#### Input records

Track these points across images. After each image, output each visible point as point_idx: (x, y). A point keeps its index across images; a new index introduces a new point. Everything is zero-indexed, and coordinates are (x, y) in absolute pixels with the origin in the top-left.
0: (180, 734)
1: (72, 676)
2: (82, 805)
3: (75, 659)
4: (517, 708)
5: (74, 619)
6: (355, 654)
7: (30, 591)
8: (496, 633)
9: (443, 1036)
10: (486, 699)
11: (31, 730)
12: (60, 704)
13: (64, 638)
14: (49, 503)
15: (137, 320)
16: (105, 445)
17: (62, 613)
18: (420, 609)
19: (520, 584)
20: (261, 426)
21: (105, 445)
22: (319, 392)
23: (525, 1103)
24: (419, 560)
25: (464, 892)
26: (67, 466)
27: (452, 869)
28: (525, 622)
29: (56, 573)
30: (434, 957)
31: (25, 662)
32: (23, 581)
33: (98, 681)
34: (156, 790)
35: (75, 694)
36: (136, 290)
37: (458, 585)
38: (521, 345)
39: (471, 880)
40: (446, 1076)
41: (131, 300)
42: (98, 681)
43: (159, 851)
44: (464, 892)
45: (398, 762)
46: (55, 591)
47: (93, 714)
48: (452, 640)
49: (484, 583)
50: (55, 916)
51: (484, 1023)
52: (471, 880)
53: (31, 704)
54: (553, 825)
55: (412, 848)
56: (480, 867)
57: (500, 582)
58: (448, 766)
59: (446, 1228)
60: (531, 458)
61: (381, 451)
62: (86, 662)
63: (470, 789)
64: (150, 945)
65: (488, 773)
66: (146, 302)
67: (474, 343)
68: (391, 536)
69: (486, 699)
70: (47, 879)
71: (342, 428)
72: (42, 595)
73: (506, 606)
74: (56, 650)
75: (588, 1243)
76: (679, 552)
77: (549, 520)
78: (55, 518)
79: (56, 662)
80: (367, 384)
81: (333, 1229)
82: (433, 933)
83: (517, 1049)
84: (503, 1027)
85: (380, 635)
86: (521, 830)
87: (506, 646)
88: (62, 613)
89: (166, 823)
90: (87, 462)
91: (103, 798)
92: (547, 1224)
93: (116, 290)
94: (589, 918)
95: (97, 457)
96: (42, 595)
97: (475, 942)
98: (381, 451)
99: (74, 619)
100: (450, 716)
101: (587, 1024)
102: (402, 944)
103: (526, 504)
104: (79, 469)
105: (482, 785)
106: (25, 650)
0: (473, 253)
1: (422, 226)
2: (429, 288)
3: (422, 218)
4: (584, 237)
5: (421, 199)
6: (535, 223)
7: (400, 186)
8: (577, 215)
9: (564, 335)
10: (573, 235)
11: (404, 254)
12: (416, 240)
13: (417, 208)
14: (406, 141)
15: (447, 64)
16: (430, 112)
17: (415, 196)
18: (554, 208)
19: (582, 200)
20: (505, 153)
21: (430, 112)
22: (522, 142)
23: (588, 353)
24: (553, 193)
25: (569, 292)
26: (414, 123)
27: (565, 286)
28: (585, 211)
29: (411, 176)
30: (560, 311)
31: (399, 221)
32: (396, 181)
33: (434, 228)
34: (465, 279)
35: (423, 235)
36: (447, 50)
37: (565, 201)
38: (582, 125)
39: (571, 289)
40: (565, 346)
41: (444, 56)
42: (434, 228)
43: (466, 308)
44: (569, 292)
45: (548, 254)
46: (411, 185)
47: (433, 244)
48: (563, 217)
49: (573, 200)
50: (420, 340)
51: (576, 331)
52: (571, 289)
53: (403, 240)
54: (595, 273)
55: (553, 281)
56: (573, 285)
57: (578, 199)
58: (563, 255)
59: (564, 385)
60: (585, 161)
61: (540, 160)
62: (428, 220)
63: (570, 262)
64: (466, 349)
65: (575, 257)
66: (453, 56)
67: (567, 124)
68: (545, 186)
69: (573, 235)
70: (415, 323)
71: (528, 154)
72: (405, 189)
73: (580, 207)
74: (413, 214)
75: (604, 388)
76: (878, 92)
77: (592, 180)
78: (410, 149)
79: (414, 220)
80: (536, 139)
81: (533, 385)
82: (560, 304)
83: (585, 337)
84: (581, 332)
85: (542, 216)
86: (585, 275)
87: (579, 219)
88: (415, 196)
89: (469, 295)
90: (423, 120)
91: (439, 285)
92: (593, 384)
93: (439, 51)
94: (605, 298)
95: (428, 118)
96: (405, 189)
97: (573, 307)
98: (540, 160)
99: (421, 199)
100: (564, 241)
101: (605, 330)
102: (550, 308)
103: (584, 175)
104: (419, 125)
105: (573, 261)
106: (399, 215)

########

## Directive
Please copy the rows above verbatim, starting at the first line and stopping after the line that contains "20: (261, 426)".

## Answer to this problem
Track these points across images. After each image, output each visible point as point_idx: (x, y). A point keeps its index across images; a new index introduces a new point. Everything is zero-indexed, and coordinates are (x, y) in absolute pixels with the origin in the top-left.
0: (180, 734)
1: (72, 676)
2: (82, 805)
3: (75, 659)
4: (517, 708)
5: (74, 619)
6: (355, 654)
7: (30, 591)
8: (496, 633)
9: (443, 1036)
10: (486, 699)
11: (31, 730)
12: (60, 704)
13: (64, 638)
14: (49, 503)
15: (137, 320)
16: (105, 445)
17: (62, 613)
18: (420, 609)
19: (520, 584)
20: (261, 426)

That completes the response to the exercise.